* [Stored items]:
· · · ·

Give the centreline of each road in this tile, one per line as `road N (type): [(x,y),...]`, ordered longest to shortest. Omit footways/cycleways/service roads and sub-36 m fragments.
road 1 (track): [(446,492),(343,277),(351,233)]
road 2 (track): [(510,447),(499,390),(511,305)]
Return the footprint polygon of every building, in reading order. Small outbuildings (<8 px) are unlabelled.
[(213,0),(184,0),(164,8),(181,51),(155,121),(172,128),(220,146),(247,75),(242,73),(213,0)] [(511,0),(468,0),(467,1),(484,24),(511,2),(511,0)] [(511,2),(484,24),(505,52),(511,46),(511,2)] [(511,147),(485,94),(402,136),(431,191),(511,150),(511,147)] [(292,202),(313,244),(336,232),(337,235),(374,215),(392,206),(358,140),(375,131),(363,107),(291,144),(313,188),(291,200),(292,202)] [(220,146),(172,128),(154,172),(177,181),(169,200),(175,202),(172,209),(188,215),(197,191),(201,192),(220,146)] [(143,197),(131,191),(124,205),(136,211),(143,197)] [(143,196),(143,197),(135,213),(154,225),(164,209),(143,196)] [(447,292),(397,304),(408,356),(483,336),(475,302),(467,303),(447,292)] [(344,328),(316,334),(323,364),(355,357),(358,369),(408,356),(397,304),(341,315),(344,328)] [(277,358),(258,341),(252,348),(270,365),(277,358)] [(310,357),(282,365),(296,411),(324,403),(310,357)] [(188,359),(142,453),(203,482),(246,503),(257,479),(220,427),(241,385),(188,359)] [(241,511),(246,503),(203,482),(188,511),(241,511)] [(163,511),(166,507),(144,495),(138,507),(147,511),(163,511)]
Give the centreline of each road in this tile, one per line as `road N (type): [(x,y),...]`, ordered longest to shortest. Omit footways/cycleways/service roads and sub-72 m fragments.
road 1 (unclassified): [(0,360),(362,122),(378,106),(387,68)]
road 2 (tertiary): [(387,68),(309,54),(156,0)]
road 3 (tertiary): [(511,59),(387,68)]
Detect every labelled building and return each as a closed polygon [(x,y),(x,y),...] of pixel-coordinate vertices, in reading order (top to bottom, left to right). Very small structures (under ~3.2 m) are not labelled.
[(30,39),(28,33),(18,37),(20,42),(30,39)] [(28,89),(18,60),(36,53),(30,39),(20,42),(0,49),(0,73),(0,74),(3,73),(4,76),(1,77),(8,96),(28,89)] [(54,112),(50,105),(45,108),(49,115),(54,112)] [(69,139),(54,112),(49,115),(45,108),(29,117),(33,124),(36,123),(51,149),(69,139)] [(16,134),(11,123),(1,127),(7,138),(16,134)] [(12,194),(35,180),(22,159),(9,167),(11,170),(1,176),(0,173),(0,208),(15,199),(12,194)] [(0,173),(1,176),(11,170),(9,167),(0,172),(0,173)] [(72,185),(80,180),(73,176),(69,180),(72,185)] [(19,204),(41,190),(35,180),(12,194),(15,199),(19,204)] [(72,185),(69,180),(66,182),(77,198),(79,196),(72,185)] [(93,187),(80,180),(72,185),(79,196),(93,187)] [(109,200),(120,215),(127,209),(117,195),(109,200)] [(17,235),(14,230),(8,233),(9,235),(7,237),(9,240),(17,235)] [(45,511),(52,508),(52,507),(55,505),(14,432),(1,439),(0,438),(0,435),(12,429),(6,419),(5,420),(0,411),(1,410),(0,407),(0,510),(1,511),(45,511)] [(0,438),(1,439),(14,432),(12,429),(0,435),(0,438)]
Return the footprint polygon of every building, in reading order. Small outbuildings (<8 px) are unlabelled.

· · · ·

Format all of the data above as a JSON list of strings, with one string for each line and any blank lines omitted.

* [Output below]:
[
  "Give the centreline of each road in this tile, one per line as `road N (type): [(x,y),...]`, ordered longest to shortest. Omit footways/cycleways/service roads and sub-36 m fragments.",
  "road 1 (track): [(446,492),(343,277),(351,233)]",
  "road 2 (track): [(510,447),(499,390),(511,305)]",
  "Return the footprint polygon of every building, in reading order. Small outbuildings (<8 px) are unlabelled.",
  "[(213,0),(184,0),(164,8),(181,51),(155,121),(172,128),(220,146),(247,75),(242,73),(213,0)] [(511,0),(468,0),(467,1),(484,24),(511,2),(511,0)] [(511,2),(484,24),(505,52),(511,46),(511,2)] [(511,147),(485,94),(402,136),(431,191),(511,150),(511,147)] [(292,202),(313,244),(336,232),(337,235),(374,215),(392,206),(358,140),(375,131),(363,107),(291,144),(313,188),(291,200),(292,202)] [(220,146),(172,128),(154,172),(177,181),(169,200),(175,202),(172,209),(188,215),(197,191),(201,192),(220,146)] [(143,197),(131,191),(124,205),(136,211),(143,197)] [(143,196),(143,197),(135,213),(154,225),(164,209),(143,196)] [(447,292),(397,304),(408,356),(483,336),(475,302),(467,303),(447,292)] [(344,328),(316,334),(323,364),(355,357),(358,369),(408,356),(397,304),(341,315),(344,328)] [(277,358),(258,341),(252,348),(270,365),(277,358)] [(310,357),(282,365),(296,411),(324,403),(310,357)] [(188,359),(142,453),(203,482),(246,503),(257,479),(220,427),(241,385),(188,359)] [(241,511),(246,503),(203,482),(188,511),(241,511)] [(163,511),(166,507),(144,495),(138,507),(147,511),(163,511)]",
  "Give the centreline of each road in this tile, one per line as `road N (type): [(x,y),...]`, ordered longest to shortest. Omit footways/cycleways/service roads and sub-72 m fragments.",
  "road 1 (unclassified): [(0,360),(362,122),(378,106),(387,68)]",
  "road 2 (tertiary): [(387,68),(309,54),(156,0)]",
  "road 3 (tertiary): [(511,59),(387,68)]",
  "Detect every labelled building and return each as a closed polygon [(x,y),(x,y),...] of pixel-coordinate vertices, in reading order (top to bottom, left to right). Very small structures (under ~3.2 m) are not labelled.",
  "[(30,39),(28,33),(18,37),(20,42),(30,39)] [(28,89),(18,60),(36,53),(30,39),(20,42),(0,49),(0,73),(0,74),(3,73),(4,76),(1,77),(8,96),(28,89)] [(54,112),(50,105),(45,108),(49,115),(54,112)] [(69,139),(54,112),(49,115),(45,108),(29,117),(33,124),(36,123),(51,149),(69,139)] [(16,134),(11,123),(1,127),(7,138),(16,134)] [(12,194),(35,180),(22,159),(9,167),(11,170),(1,176),(0,173),(0,208),(15,199),(12,194)] [(0,173),(1,176),(11,170),(9,167),(0,172),(0,173)] [(72,185),(80,180),(73,176),(69,180),(72,185)] [(19,204),(41,190),(35,180),(12,194),(15,199),(19,204)] [(72,185),(69,180),(66,182),(77,198),(79,196),(72,185)] [(93,187),(80,180),(72,185),(79,196),(93,187)] [(109,200),(120,215),(127,209),(117,195),(109,200)] [(17,235),(14,230),(8,233),(9,235),(7,237),(9,240),(17,235)] [(45,511),(52,508),(52,507),(55,505),(14,432),(1,439),(0,438),(0,435),(12,429),(6,419),(5,420),(0,411),(1,410),(0,407),(0,510),(1,511),(45,511)] [(0,438),(1,439),(14,432),(12,429),(0,435),(0,438)]",
  "Return the footprint polygon of every building, in reading order. Small outbuildings (<8 px) are unlabelled."
]